Material provided Start Marker

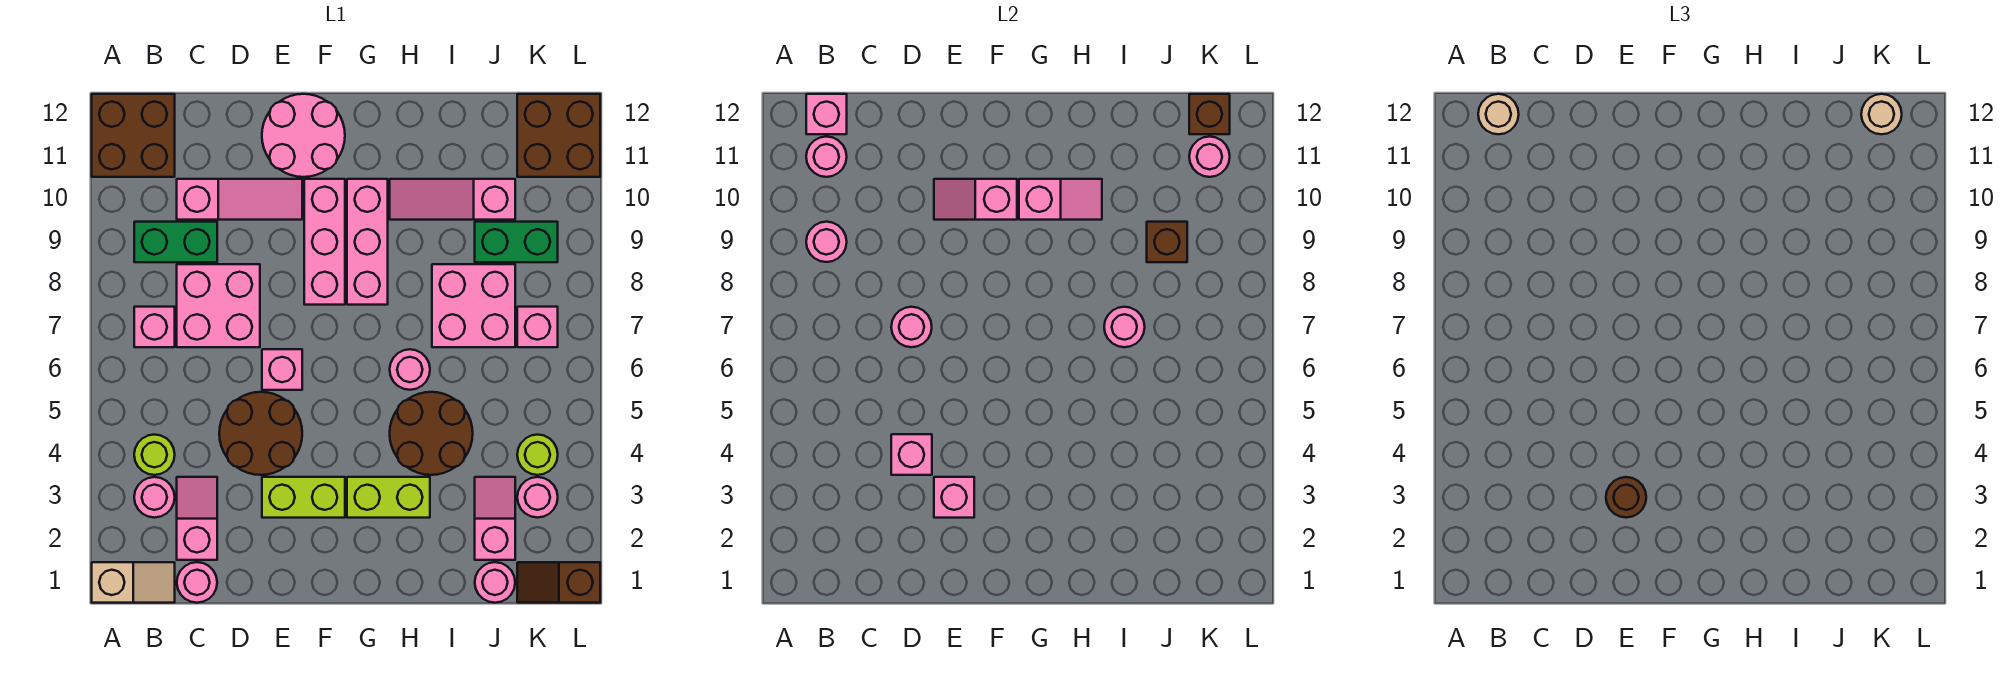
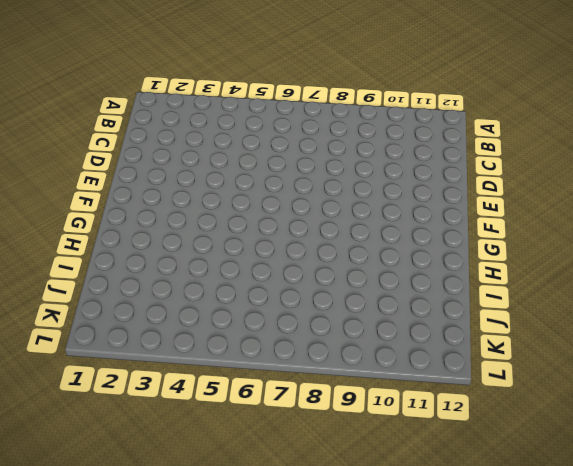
none -> tan slope A1:B1 level 1 top A
none -> brown brick A11:B12 level 1
none -> pink round brick B3 level 1
none -> lime round brick B4 level 1

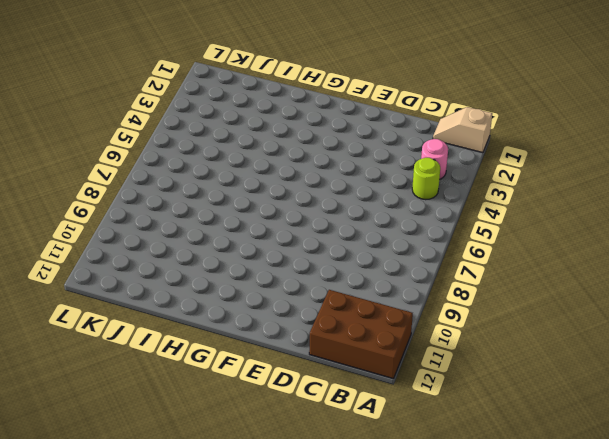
brown brick A11:C12 level 1 -> brown brick A11:B12 level 1
none -> pink brick B7 level 1
none -> green brick B9:C9 level 1
none -> pink round brick C1 level 1
none -> pink slope C2:C3 level 1 top 2

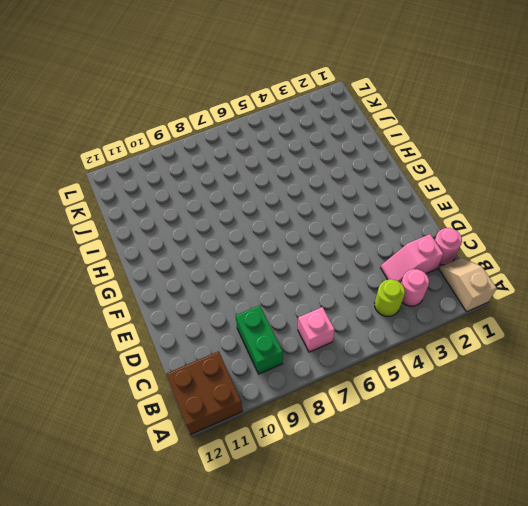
none -> pink brick C7:D8 level 1
none -> pink slope C10:E10 level 1 top C
none -> brown round brick D4:E5 level 1
none -> lime brick E3:F3 level 1

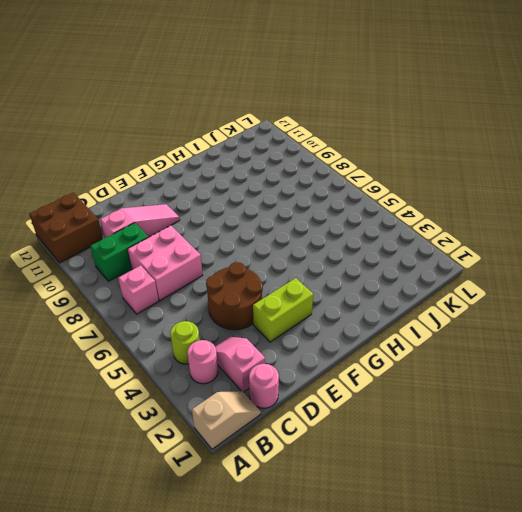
none -> pink brick E6 level 1
none -> pink round brick E11:F12 level 1
none -> pink brick F8:F10 level 1
none -> lime brick G3:H3 level 1

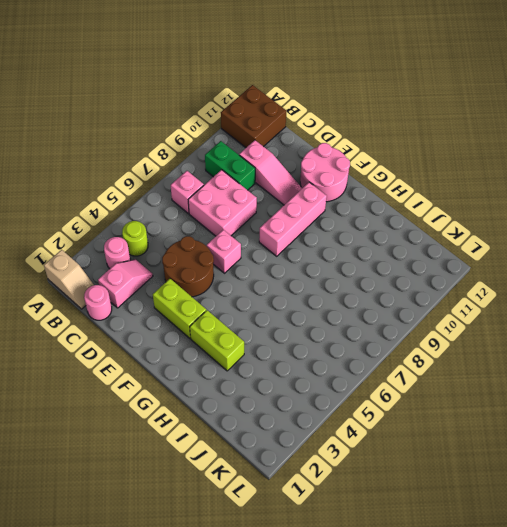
none -> pink brick G8:G10 level 1
none -> brown round brick H4:I5 level 1
none -> pink round brick H6 level 1
none -> pink slope H10:J10 level 1 top J

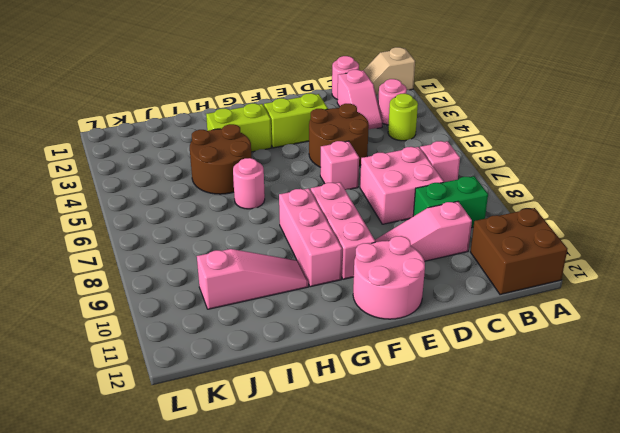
none -> pink brick I7:J8 level 1
none -> pink round brick J1 level 1
none -> pink slope J2:J3 level 1 top 2
none -> green brick J9:K9 level 1

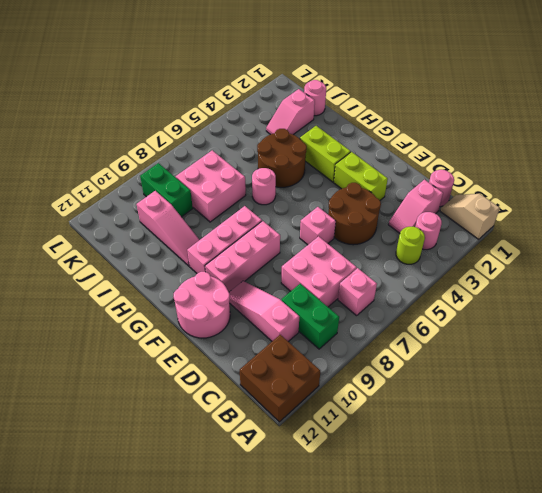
none -> brown slope K1:L1 level 1 top L
none -> pink round brick K3 level 1
none -> lime round brick K4 level 1
none -> pink brick K7 level 1

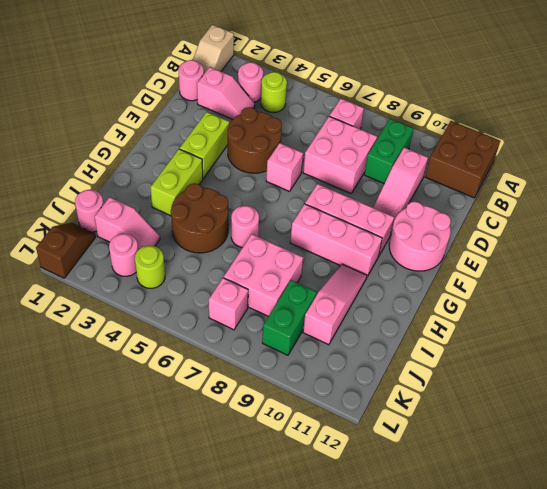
none -> brown brick K11:L12 level 1
none -> pink round brick B9 level 2
none -> pink round brick B11 level 2
none -> pink brick B12 level 2

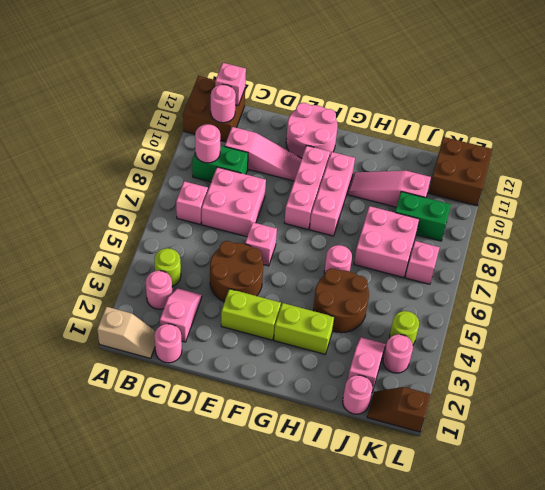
none -> pink brick D4 level 2
none -> pink round brick D7 level 2
none -> pink brick E3 level 2
none -> pink slope E10:F10 level 2 top F

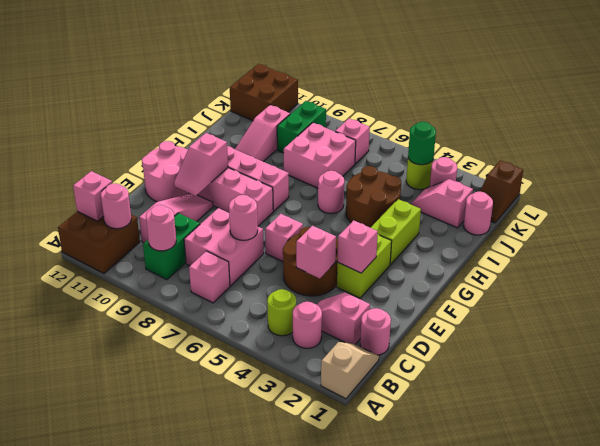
green round brick K4 level 2 -> none
none -> pink slope G10:H10 level 2 top G
none -> pink round brick I7 level 2
none -> brown brick J9 level 2
none -> pink round brick K11 level 2

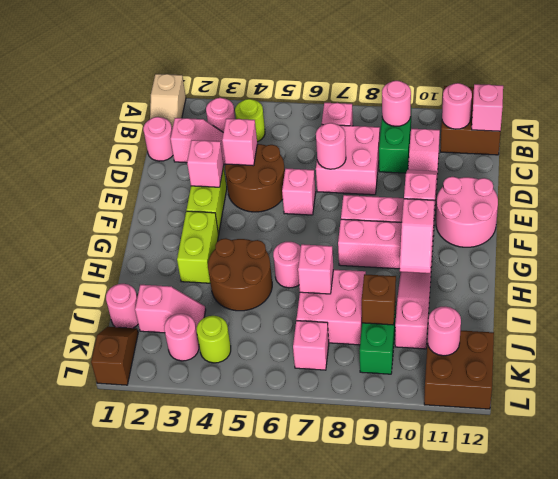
pink brick I7 level 2 -> pink round brick I7 level 2
none -> brown brick K12 level 2
none -> tan round brick B12 level 3
none -> brown round brick E3 level 3
none -> tan round brick K12 level 3

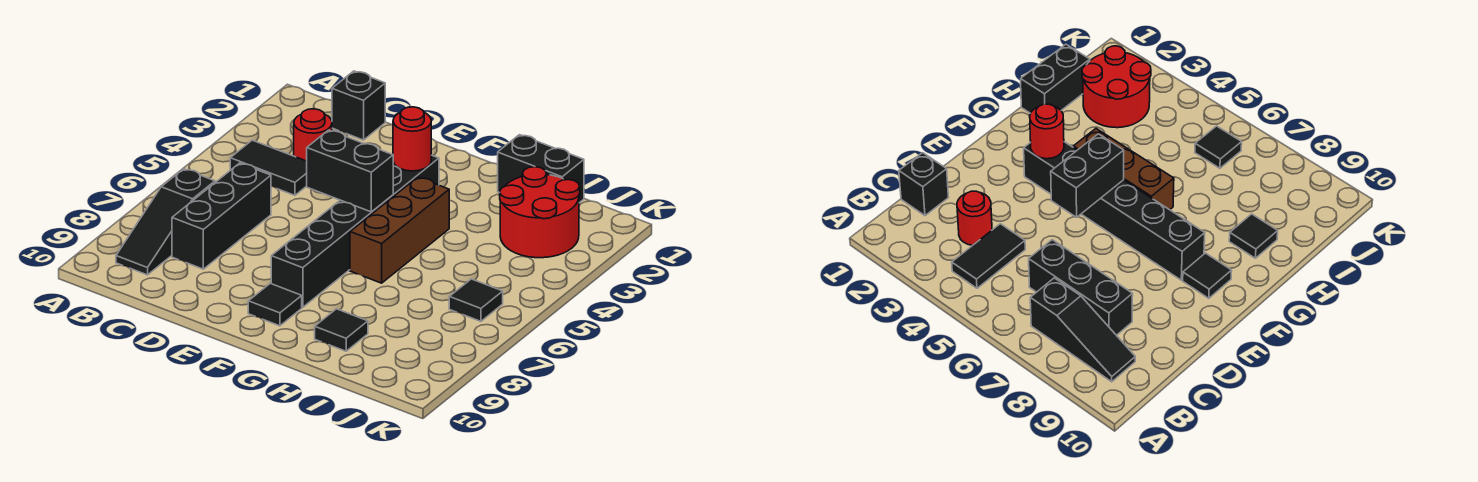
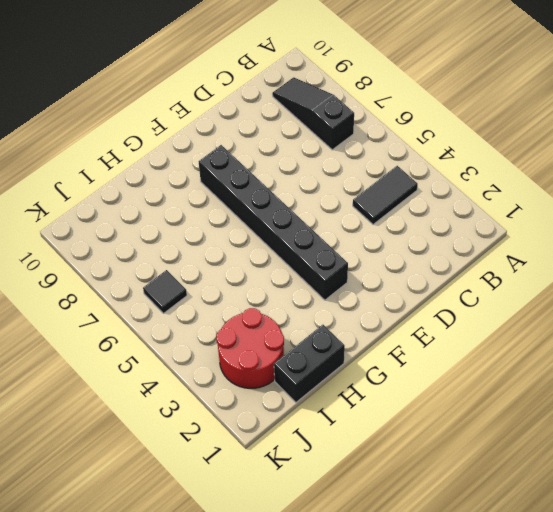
none -> black brick C1 level 1
none -> red round brick C3 level 1
none -> black brick C6:C8 level 1

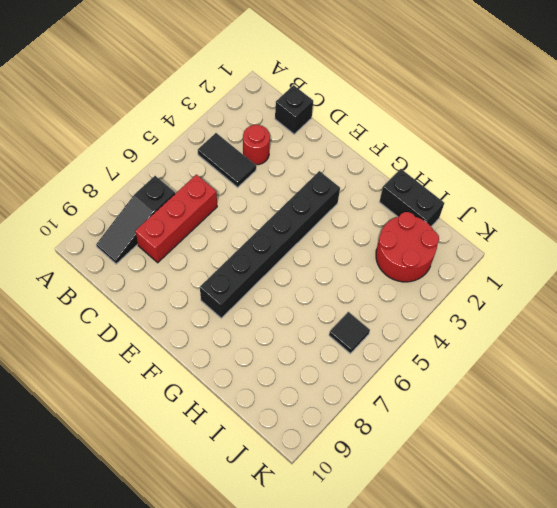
red brick C6:C8 level 1 -> black brick C6:C8 level 1
none -> black tile F9 level 1
none -> brown brick G4:G6 level 1
none -> black tile H9 level 1

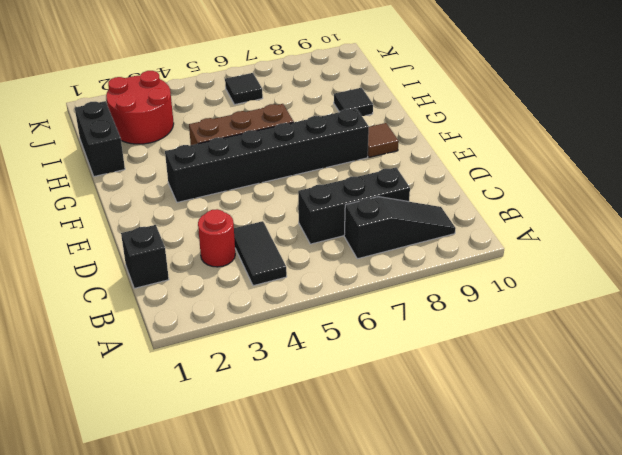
brown tile F9 level 1 -> black tile F9 level 1
none -> black brick E5:F5 level 2
none -> red round brick F3 level 2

Material provided End Marker

* **About this exercise**: Look through the data and gather every line with the string "brown" in it.

* **Problem solution**:
none -> brown brick A11:B12 level 1
brown brick A11:C12 level 1 -> brown brick A11:B12 level 1
none -> brown round brick D4:E5 level 1
none -> brown round brick H4:I5 level 1
none -> brown slope K1:L1 level 1 top L
none -> brown brick K11:L12 level 1
none -> brown brick J9 level 2
none -> brown brick K12 level 2
none -> brown round brick E3 level 3
none -> brown brick G4:G6 level 1
brown tile F9 level 1 -> black tile F9 level 1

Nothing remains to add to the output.